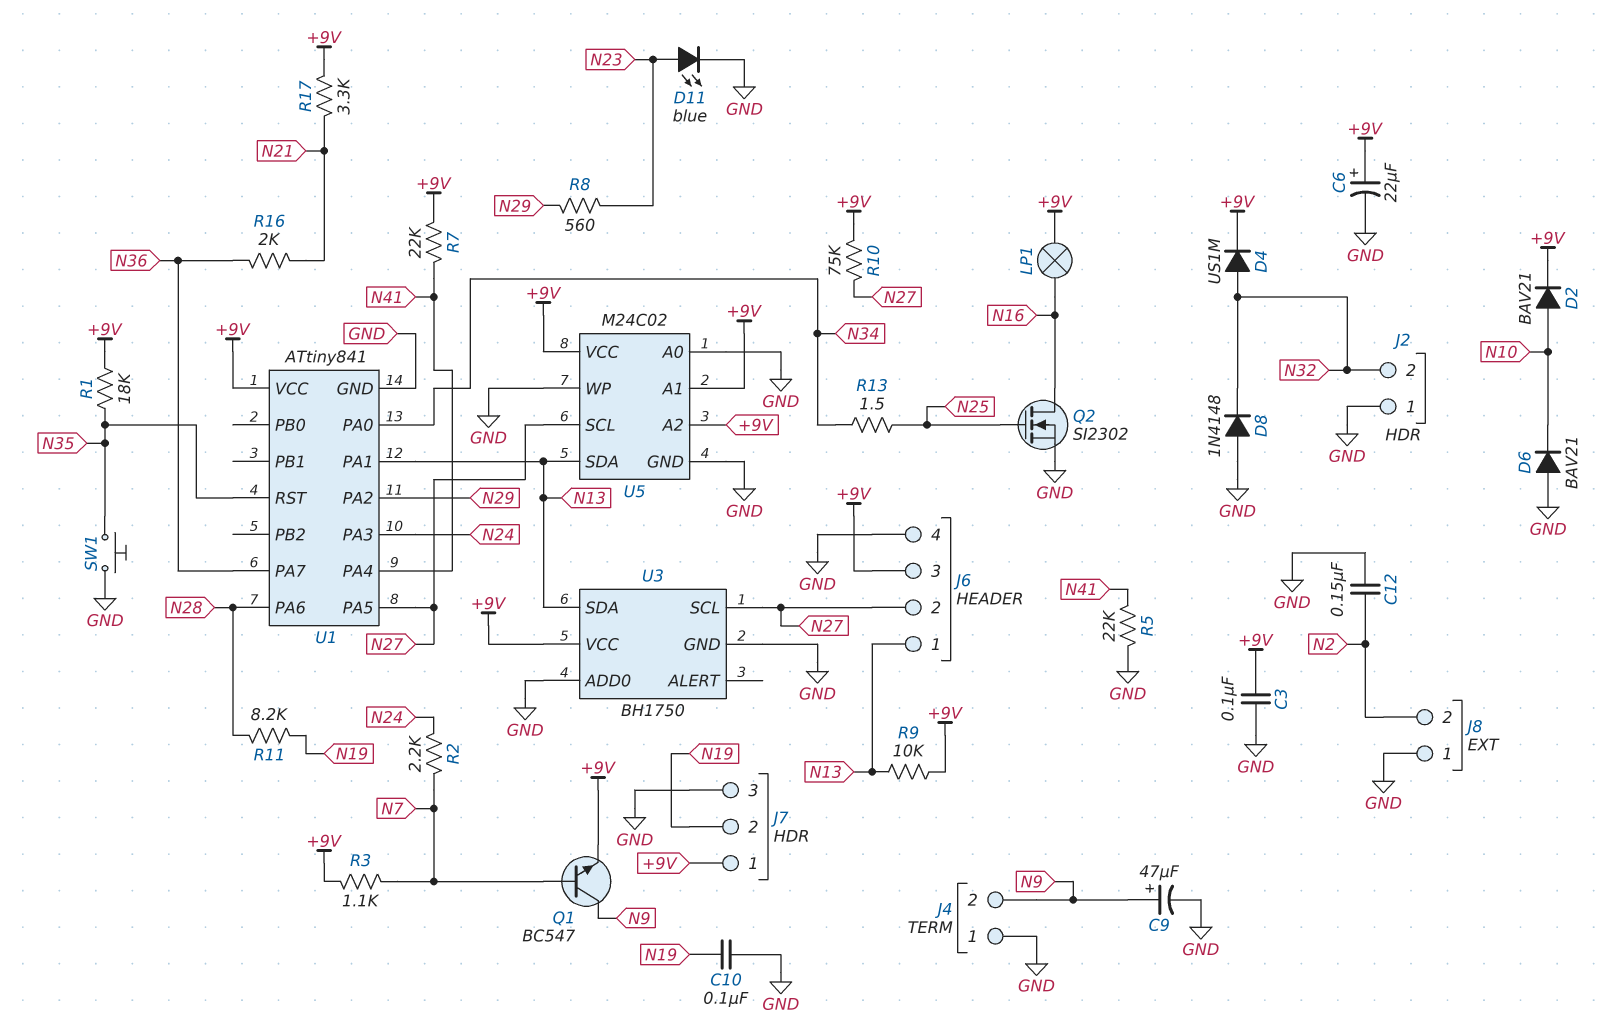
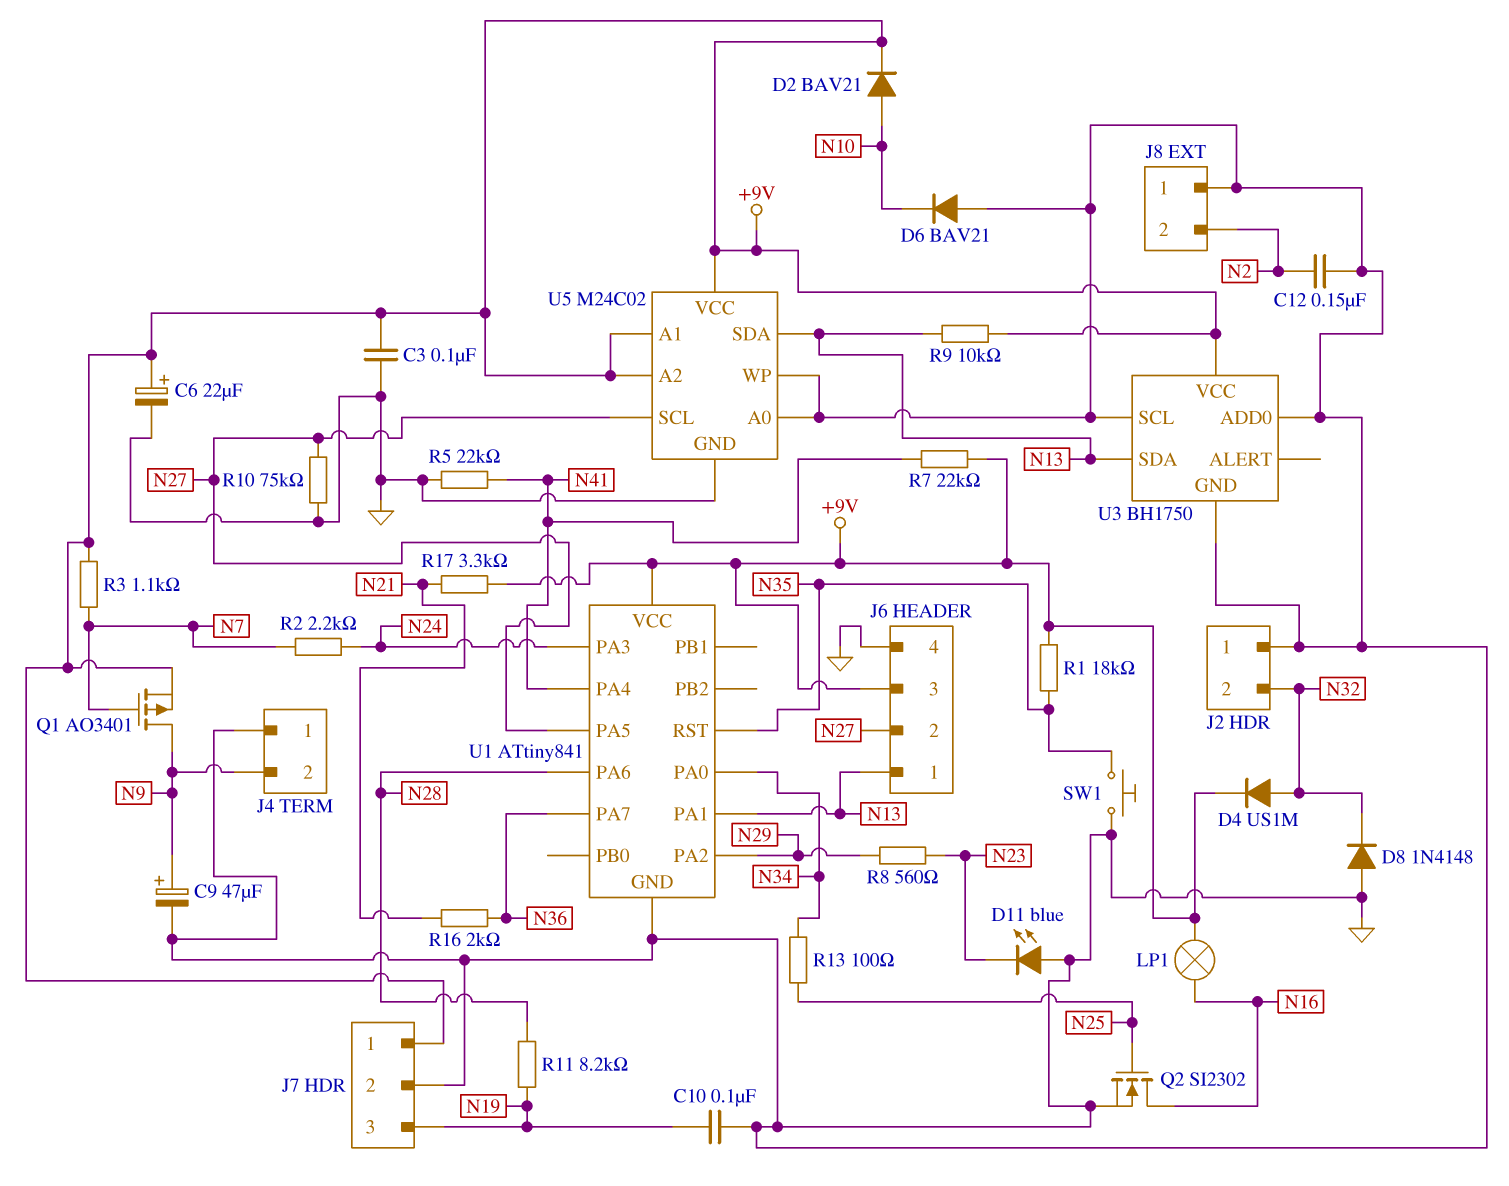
D11: LED blue (A N23, K GND) -> LED blue (A GND, K N23)
J7 pin 2: N19 -> GND
J7 pin 3: GND -> N19
Q1: NPN BC547 (B N7, C N9, E +9V) -> PMOS AO3401 (G N7, D N9, S +9V)
R10: 75k (+9V, N27) -> 75k (GND, N27)
R13: 1.5 (N25, N34) -> 100 (N25, N34)
U3 pin SCL: N27 -> GND

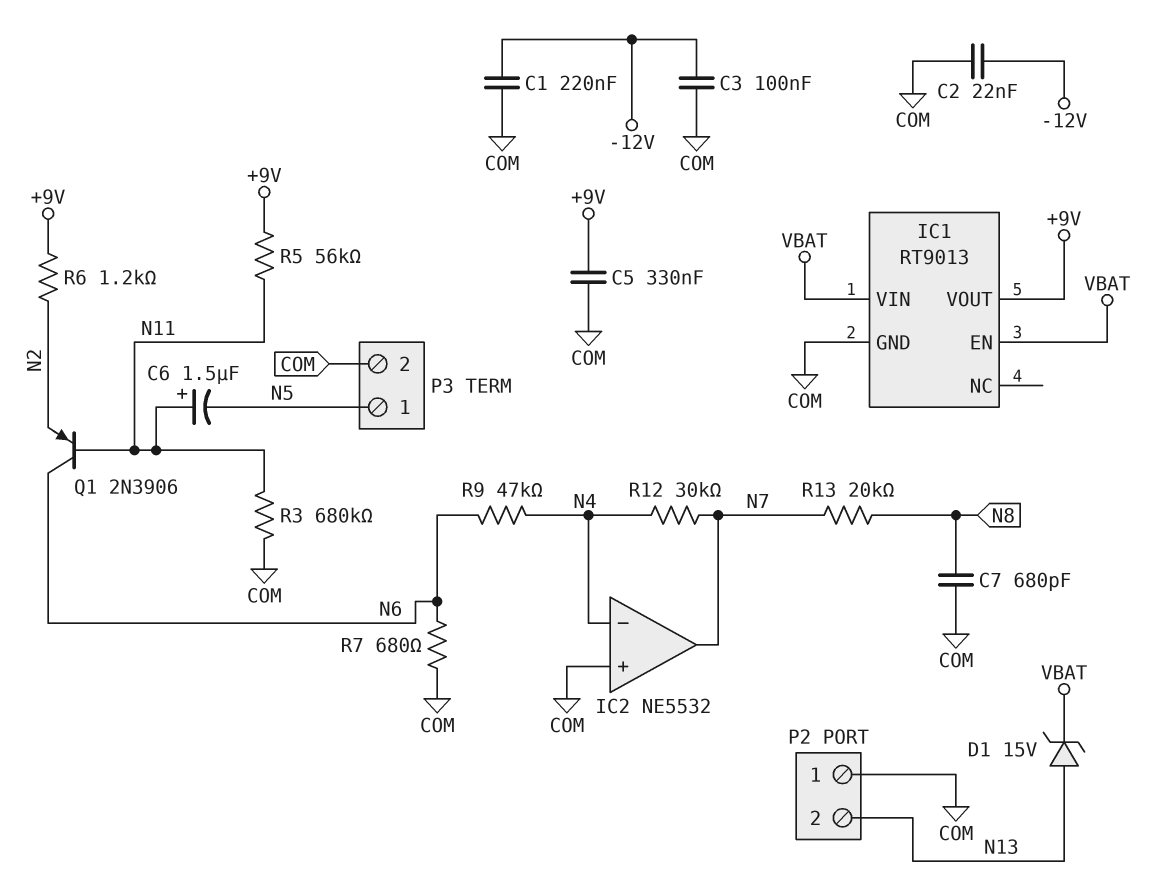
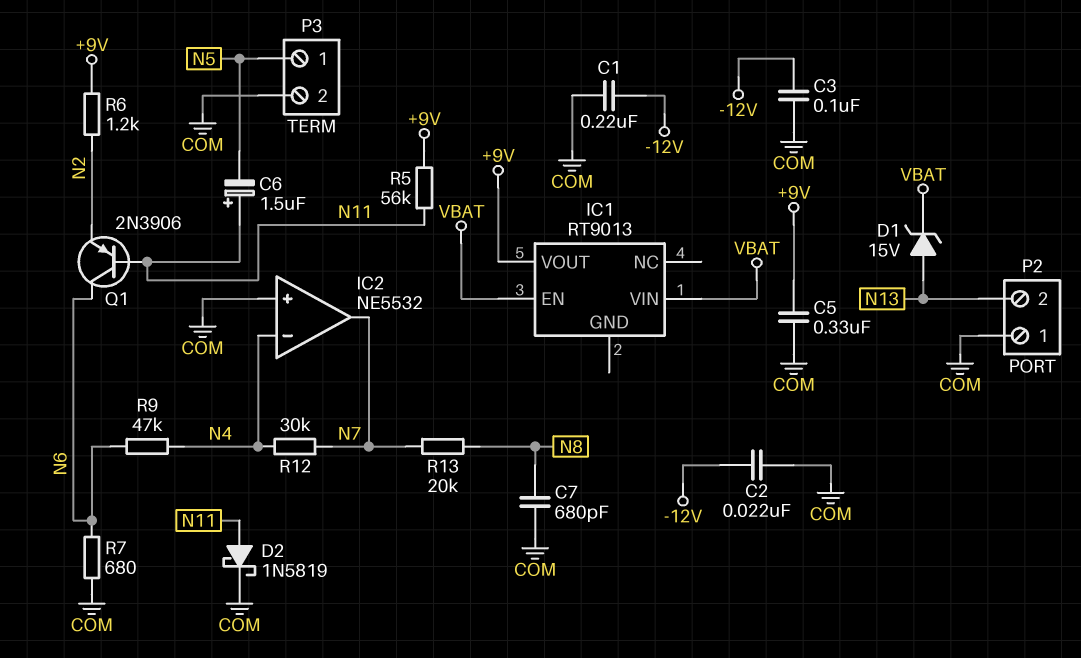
D2: none -> schottky 1N5819 (A N11, K COM)
IC1 pin GND: COM -> none
R3: 680k (COM, N11) -> none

※

**HOW TO COMPLETE THIS TASK:**
Every line above that holds the string "none" counts once; give the total and nothing more.

**FINISHED TASK:**
3